## WHAT THE EXERCISE ASKS
Going down the data below, set down exactly the line with "D4: none -> diode (A CV, K +5V)" and each line after it through the line with "P1 pin 1: VBUS -> GND"; no other lines.

## RECORDED INFORMATION
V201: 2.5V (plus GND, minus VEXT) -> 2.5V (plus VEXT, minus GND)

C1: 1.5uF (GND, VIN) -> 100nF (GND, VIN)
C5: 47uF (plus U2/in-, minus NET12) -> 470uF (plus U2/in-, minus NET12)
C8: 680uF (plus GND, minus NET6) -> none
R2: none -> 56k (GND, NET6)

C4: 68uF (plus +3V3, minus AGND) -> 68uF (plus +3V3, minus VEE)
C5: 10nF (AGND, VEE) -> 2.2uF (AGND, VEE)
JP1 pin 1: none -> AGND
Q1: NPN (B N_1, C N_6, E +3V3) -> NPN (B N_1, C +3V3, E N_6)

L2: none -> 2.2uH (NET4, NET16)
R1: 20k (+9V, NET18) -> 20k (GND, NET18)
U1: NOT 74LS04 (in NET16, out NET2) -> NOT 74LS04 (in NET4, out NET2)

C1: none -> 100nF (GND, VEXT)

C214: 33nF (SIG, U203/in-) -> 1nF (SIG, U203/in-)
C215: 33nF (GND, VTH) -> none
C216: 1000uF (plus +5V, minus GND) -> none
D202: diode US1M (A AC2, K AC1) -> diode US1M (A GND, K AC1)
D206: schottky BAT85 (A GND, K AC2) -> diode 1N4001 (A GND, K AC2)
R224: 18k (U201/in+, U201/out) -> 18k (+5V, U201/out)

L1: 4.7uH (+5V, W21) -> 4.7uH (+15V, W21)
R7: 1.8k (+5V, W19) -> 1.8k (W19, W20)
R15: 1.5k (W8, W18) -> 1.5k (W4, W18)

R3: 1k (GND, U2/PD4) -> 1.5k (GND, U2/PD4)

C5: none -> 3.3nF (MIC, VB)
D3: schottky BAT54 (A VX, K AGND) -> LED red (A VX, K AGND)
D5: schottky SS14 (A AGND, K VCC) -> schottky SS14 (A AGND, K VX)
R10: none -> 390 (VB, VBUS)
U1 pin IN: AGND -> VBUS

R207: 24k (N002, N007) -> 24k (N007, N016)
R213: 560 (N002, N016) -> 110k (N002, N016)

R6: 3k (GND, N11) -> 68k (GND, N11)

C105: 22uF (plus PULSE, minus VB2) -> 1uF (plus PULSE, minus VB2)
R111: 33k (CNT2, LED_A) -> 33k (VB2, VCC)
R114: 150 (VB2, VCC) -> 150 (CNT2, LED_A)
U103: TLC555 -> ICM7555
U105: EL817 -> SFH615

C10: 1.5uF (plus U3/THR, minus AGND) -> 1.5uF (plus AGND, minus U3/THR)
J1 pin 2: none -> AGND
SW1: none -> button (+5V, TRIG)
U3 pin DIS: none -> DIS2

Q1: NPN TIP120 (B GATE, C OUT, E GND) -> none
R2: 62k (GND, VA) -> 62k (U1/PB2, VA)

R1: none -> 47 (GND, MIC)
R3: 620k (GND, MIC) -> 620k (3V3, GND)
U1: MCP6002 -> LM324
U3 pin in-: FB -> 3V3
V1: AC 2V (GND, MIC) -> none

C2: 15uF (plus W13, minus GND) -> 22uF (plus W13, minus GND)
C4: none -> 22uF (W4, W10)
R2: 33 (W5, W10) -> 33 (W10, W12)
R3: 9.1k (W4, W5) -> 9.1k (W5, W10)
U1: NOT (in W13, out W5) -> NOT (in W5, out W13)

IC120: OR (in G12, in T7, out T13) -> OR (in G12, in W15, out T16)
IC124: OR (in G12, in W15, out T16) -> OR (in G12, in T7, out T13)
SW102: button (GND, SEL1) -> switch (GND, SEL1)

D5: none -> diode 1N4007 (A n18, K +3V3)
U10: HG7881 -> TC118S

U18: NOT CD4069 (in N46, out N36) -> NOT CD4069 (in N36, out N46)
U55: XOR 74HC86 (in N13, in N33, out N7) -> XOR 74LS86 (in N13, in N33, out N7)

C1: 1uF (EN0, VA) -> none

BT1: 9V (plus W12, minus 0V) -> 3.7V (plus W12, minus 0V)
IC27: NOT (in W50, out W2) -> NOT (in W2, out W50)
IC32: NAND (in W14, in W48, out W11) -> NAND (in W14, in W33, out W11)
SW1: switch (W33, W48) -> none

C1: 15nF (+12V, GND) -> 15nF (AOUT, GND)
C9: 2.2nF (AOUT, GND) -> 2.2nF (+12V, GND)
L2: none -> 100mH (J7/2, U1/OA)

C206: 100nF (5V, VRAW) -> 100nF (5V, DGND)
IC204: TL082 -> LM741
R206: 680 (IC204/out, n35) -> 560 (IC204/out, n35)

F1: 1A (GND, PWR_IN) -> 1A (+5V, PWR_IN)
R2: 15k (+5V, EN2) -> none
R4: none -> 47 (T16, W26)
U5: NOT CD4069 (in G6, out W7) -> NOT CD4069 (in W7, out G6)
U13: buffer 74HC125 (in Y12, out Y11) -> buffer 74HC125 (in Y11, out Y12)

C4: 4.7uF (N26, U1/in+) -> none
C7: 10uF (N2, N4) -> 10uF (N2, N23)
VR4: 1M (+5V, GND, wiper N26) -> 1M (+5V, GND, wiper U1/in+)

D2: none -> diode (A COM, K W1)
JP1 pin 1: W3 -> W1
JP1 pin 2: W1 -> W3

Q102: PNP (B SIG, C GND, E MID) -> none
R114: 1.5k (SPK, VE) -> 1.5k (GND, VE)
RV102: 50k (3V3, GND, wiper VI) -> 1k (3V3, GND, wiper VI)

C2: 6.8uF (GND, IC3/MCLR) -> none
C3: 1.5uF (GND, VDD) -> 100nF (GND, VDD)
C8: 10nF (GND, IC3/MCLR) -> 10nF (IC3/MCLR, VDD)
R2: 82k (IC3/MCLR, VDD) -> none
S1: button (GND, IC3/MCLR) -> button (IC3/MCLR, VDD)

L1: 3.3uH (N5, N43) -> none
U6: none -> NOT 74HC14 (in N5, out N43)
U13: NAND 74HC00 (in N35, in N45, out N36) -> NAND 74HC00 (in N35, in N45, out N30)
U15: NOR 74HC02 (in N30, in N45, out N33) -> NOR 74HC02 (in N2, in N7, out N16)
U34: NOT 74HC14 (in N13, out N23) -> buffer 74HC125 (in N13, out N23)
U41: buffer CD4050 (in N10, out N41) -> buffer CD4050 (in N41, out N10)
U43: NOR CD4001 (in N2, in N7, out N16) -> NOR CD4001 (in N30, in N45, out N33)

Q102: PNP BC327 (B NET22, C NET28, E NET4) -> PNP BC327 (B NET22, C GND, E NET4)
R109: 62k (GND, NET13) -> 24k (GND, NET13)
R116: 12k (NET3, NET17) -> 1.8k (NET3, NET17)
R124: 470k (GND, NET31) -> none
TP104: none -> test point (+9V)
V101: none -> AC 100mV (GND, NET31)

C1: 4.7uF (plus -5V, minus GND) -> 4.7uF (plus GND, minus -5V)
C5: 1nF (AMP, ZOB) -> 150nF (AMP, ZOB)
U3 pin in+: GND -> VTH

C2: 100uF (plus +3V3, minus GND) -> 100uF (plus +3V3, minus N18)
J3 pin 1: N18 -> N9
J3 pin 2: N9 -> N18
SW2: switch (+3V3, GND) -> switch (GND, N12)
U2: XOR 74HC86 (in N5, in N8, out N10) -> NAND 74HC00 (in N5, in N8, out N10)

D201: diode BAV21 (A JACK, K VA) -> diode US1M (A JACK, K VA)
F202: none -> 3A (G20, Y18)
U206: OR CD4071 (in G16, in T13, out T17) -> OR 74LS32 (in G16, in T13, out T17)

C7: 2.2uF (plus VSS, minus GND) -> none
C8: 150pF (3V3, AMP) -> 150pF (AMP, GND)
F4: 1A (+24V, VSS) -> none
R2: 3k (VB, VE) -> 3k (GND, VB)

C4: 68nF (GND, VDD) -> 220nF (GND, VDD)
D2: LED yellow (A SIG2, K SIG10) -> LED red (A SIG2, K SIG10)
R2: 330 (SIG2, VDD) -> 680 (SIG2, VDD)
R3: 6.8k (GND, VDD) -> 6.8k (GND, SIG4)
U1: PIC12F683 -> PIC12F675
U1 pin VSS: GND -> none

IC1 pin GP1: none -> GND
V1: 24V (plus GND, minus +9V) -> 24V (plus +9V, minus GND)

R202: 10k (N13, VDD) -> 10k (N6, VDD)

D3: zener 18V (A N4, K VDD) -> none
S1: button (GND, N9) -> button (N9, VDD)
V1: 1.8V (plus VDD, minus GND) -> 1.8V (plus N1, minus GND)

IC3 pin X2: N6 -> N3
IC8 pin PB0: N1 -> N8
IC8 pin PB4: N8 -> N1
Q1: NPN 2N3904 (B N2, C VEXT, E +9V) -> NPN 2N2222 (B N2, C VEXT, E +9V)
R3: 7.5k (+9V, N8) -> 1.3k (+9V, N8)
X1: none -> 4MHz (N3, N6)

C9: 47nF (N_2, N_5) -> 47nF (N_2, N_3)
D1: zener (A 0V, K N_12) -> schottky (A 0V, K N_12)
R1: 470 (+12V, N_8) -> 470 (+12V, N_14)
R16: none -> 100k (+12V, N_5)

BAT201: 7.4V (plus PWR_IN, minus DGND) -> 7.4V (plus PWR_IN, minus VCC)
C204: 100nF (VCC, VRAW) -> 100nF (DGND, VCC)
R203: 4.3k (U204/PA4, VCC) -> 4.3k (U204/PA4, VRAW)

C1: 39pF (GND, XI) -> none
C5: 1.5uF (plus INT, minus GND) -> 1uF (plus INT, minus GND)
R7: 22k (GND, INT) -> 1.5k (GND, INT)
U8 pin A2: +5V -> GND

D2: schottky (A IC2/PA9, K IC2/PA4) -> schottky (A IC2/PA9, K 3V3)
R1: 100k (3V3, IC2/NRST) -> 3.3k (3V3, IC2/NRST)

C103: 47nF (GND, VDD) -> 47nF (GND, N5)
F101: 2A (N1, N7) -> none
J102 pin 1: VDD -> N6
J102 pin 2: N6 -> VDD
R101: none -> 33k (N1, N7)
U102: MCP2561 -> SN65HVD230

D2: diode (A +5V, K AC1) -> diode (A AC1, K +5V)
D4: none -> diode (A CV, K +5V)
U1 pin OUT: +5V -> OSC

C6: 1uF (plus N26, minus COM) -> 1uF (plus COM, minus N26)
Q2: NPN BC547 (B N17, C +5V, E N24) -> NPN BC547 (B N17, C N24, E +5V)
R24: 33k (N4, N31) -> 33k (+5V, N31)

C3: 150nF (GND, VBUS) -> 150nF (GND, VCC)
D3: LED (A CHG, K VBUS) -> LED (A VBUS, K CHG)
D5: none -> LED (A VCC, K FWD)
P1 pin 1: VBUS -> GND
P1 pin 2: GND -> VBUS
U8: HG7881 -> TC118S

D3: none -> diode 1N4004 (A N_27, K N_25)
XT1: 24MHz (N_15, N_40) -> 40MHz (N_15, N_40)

## SOLUTION TO THE EXERCISE
D4: none -> diode (A CV, K +5V)
U1 pin OUT: +5V -> OSC

C6: 1uF (plus N26, minus COM) -> 1uF (plus COM, minus N26)
Q2: NPN BC547 (B N17, C +5V, E N24) -> NPN BC547 (B N17, C N24, E +5V)
R24: 33k (N4, N31) -> 33k (+5V, N31)

C3: 150nF (GND, VBUS) -> 150nF (GND, VCC)
D3: LED (A CHG, K VBUS) -> LED (A VBUS, K CHG)
D5: none -> LED (A VCC, K FWD)
P1 pin 1: VBUS -> GND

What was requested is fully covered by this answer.